## Your assignment
Images do not belong in the copy. Retype all the entries below exactly.

[Edit tracking data]
-*-

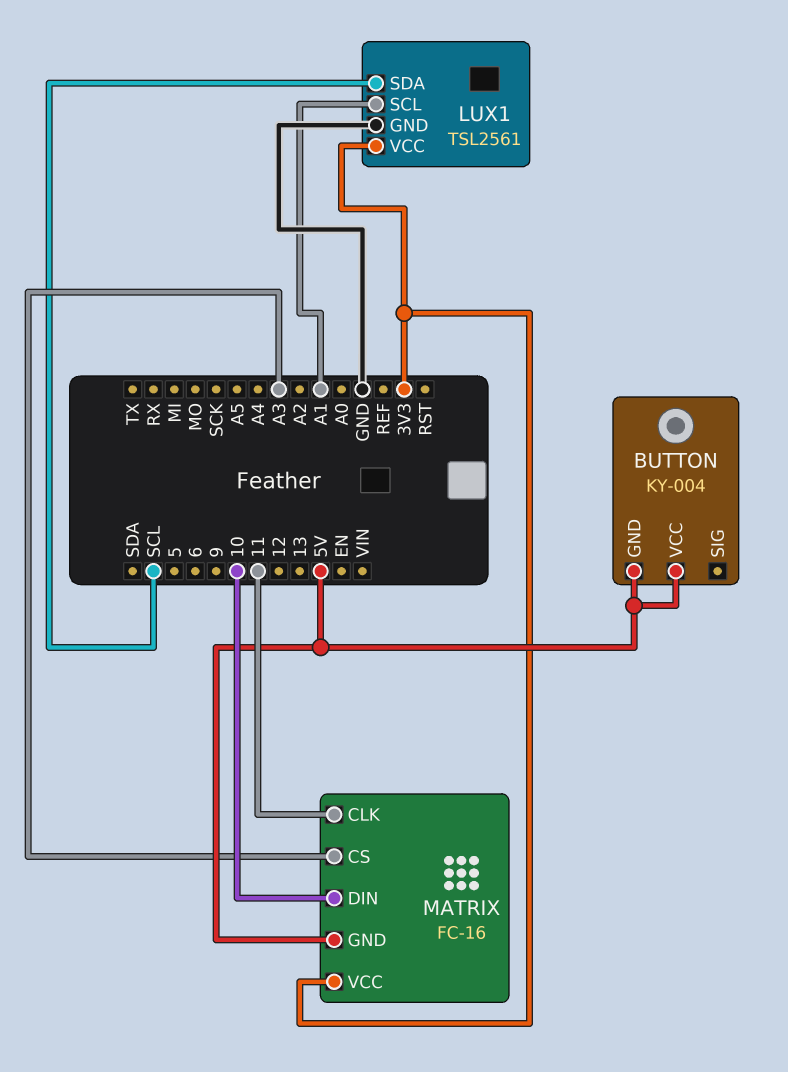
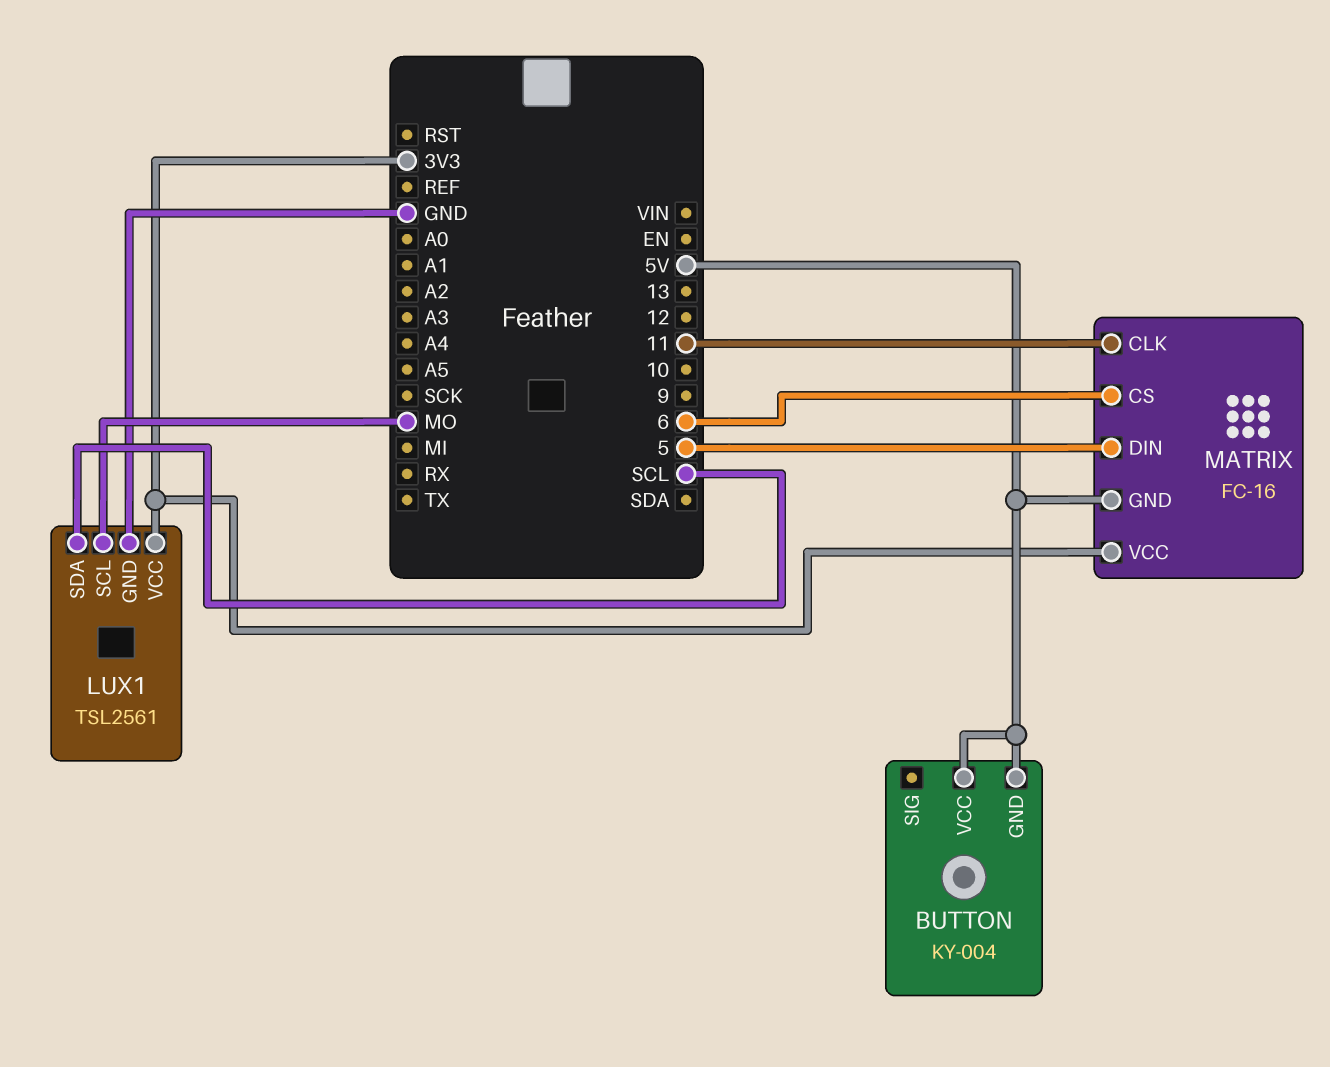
LUX1 pin SCL: A1 -> MO
MATRIX pin CS: A3 -> 6
MATRIX pin DIN: 10 -> 5

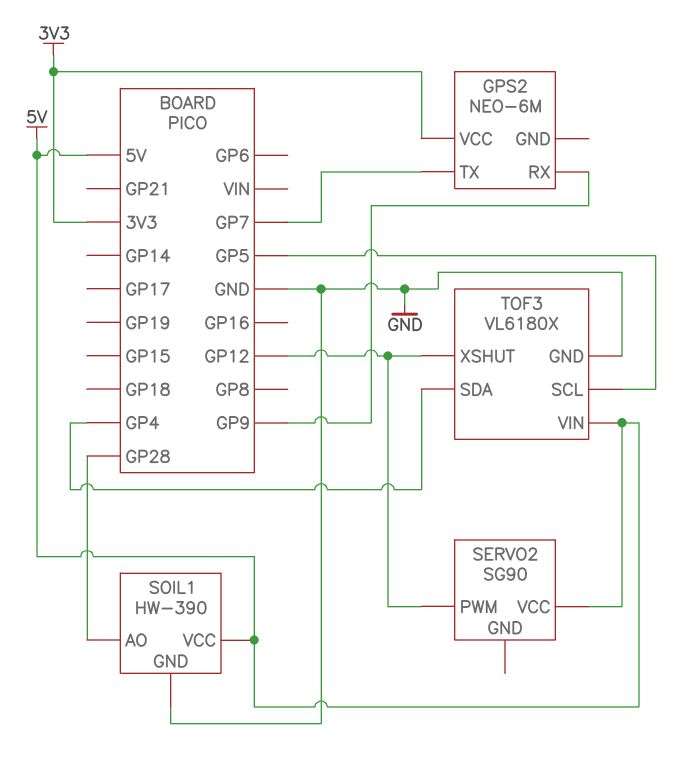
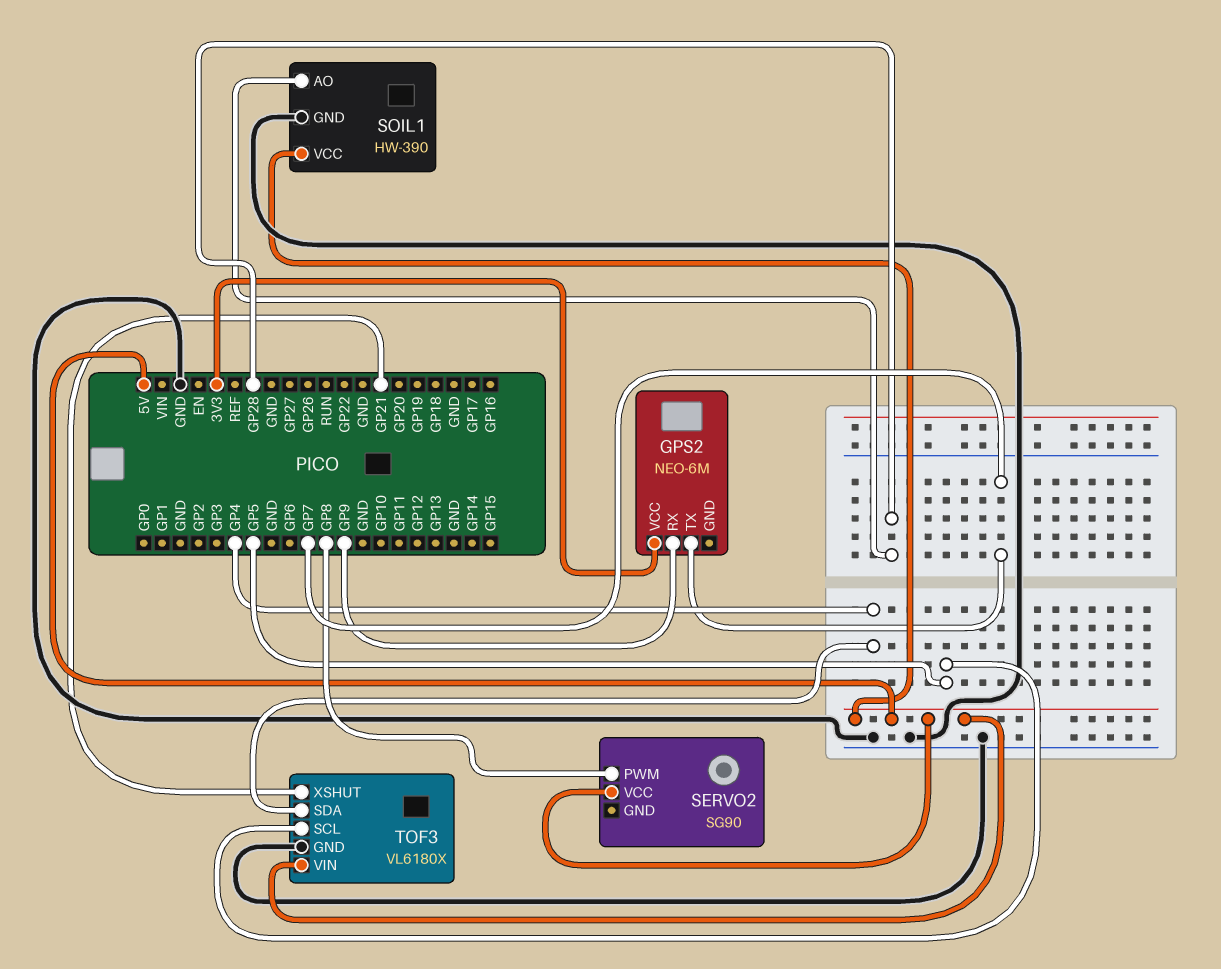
SERVO2 pin PWM: GP12 -> GP8
TOF3 pin XSHUT: GP12 -> GP21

-*-

## Final answer
LUX1 pin SCL: A1 -> MO
MATRIX pin CS: A3 -> 6
MATRIX pin DIN: 10 -> 5

SERVO2 pin PWM: GP12 -> GP8
TOF3 pin XSHUT: GP12 -> GP21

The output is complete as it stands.